Your task is to copy the lines from the line containing "gray star: moved 1 px right, 1 px down" through the end of the listing below, both included, without any pictures.

++++ Data supplied

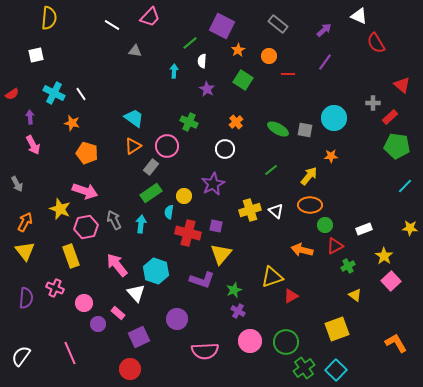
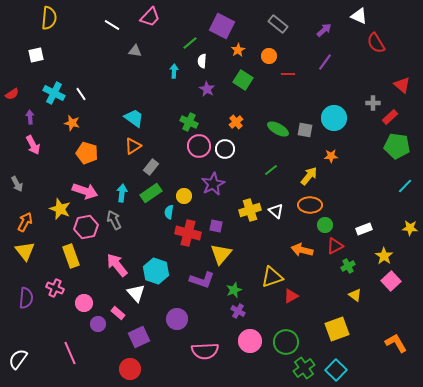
pink circle at (167, 146): moved 32 px right
cyan arrow at (141, 224): moved 19 px left, 31 px up
white semicircle at (21, 356): moved 3 px left, 3 px down
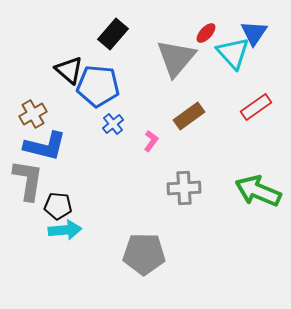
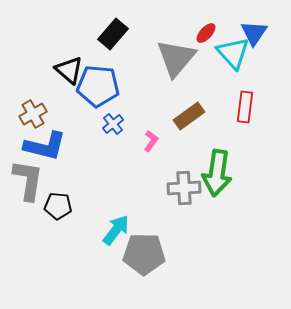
red rectangle: moved 11 px left; rotated 48 degrees counterclockwise
green arrow: moved 41 px left, 18 px up; rotated 105 degrees counterclockwise
cyan arrow: moved 51 px right; rotated 48 degrees counterclockwise
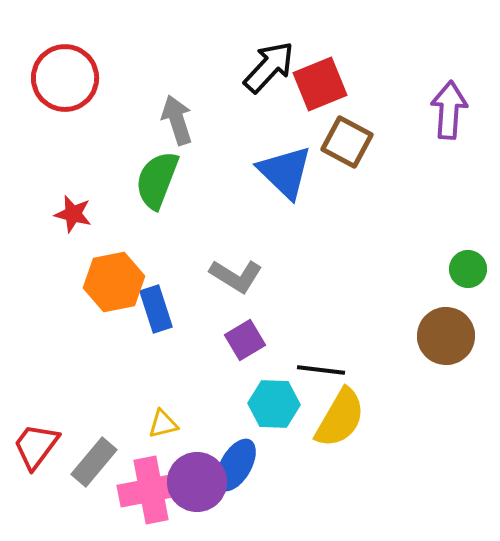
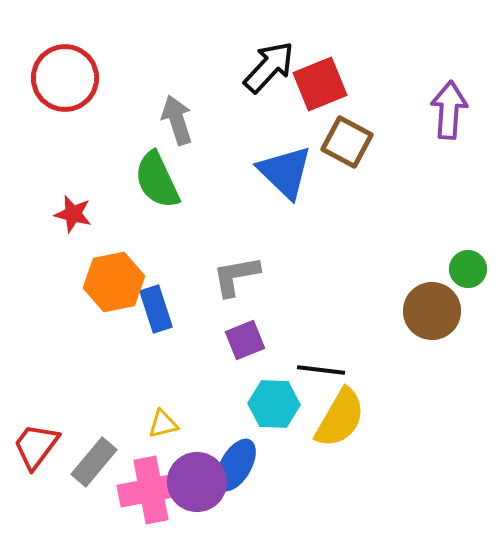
green semicircle: rotated 46 degrees counterclockwise
gray L-shape: rotated 138 degrees clockwise
brown circle: moved 14 px left, 25 px up
purple square: rotated 9 degrees clockwise
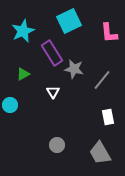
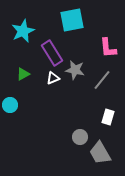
cyan square: moved 3 px right, 1 px up; rotated 15 degrees clockwise
pink L-shape: moved 1 px left, 15 px down
gray star: moved 1 px right, 1 px down
white triangle: moved 14 px up; rotated 40 degrees clockwise
white rectangle: rotated 28 degrees clockwise
gray circle: moved 23 px right, 8 px up
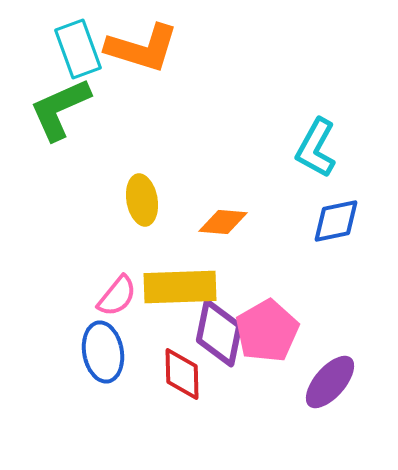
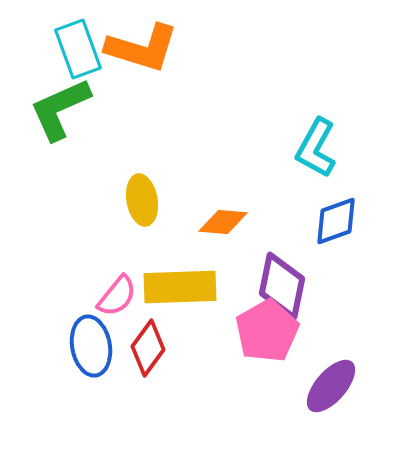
blue diamond: rotated 8 degrees counterclockwise
purple diamond: moved 63 px right, 47 px up
blue ellipse: moved 12 px left, 6 px up
red diamond: moved 34 px left, 26 px up; rotated 38 degrees clockwise
purple ellipse: moved 1 px right, 4 px down
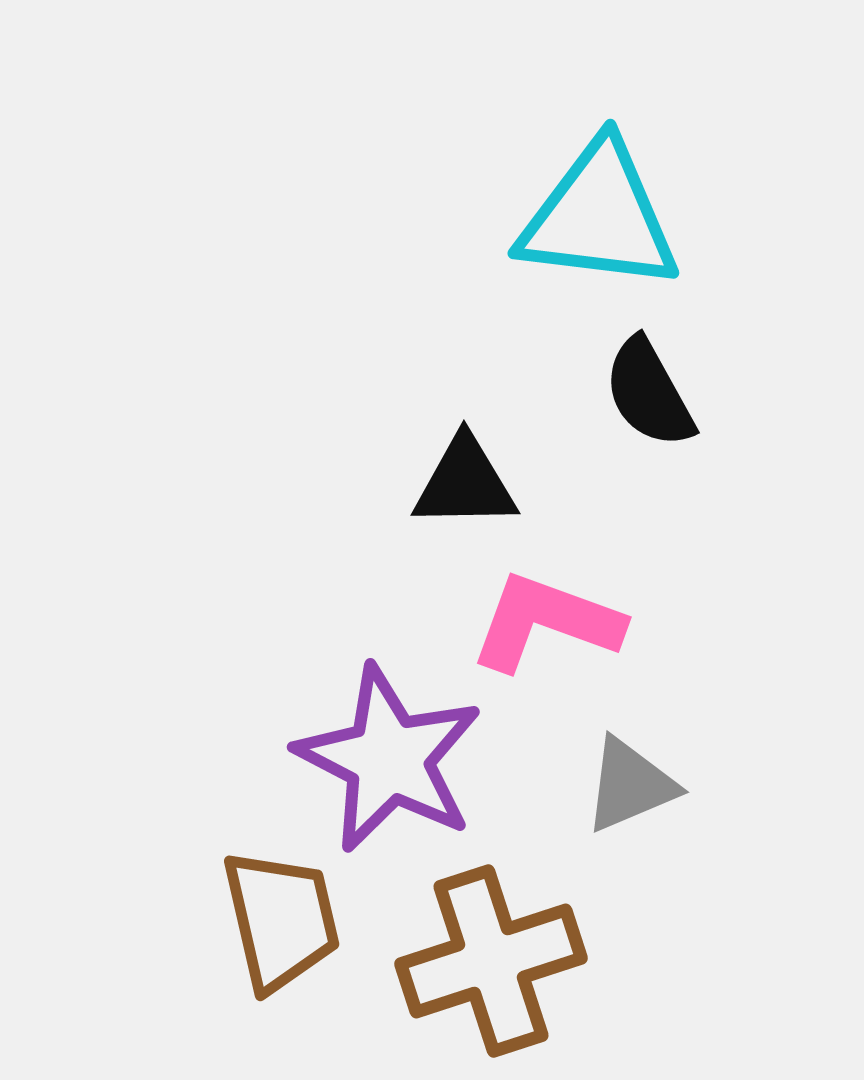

++++++++

**Your solution**
gray star: moved 1 px right, 1 px down
white triangle: moved 14 px up; rotated 40 degrees clockwise
white rectangle: rotated 28 degrees clockwise
gray circle: moved 23 px right, 8 px up
blue diamond: rotated 8 degrees counterclockwise
purple diamond: moved 63 px right, 47 px up
blue ellipse: moved 12 px left, 6 px up
red diamond: moved 34 px left, 26 px up; rotated 38 degrees clockwise
purple ellipse: moved 1 px right, 4 px down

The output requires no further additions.